Give the listing back in full, exactly as written, with the pictures removed.

• [DATA EXTRACT]:
··········

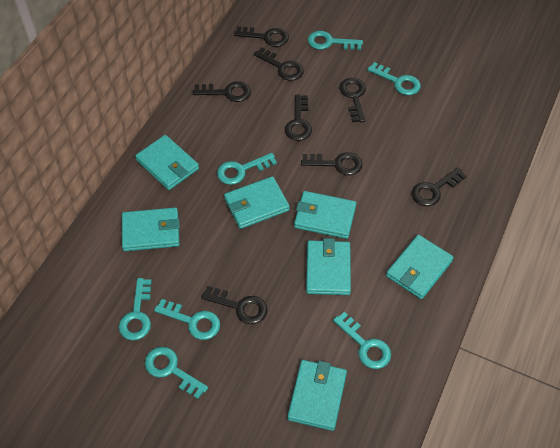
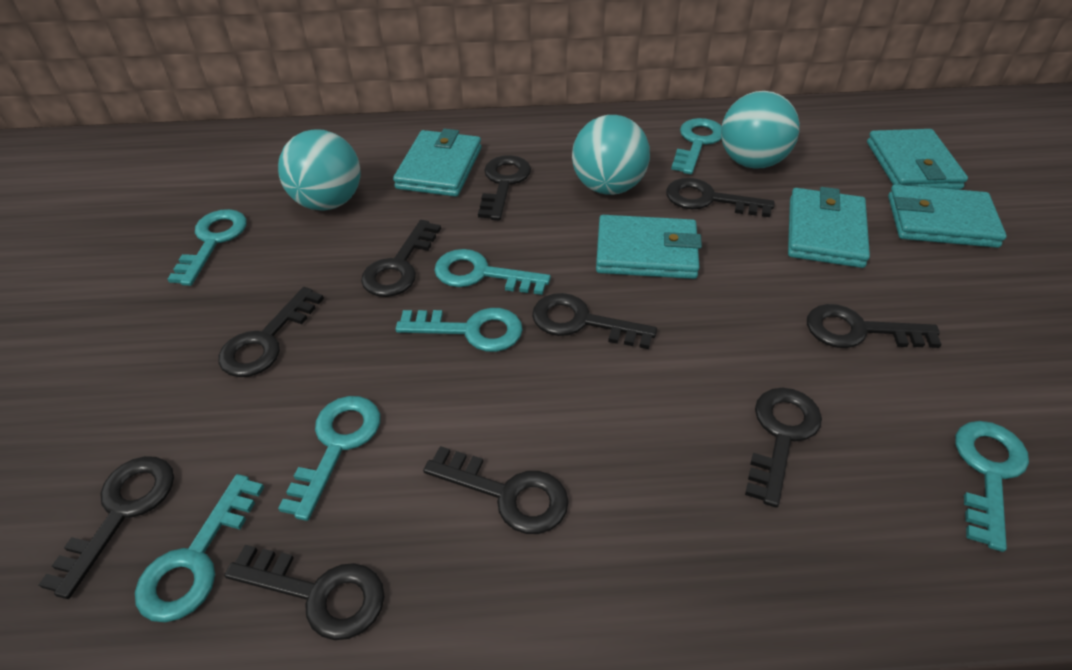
black key: 8 -> 10
turquoise ball: 0 -> 3
turquoise wallet: 7 -> 5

··········

• [YOUR RESPONSE]:
black key: 8 -> 10
turquoise ball: 0 -> 3
turquoise wallet: 7 -> 5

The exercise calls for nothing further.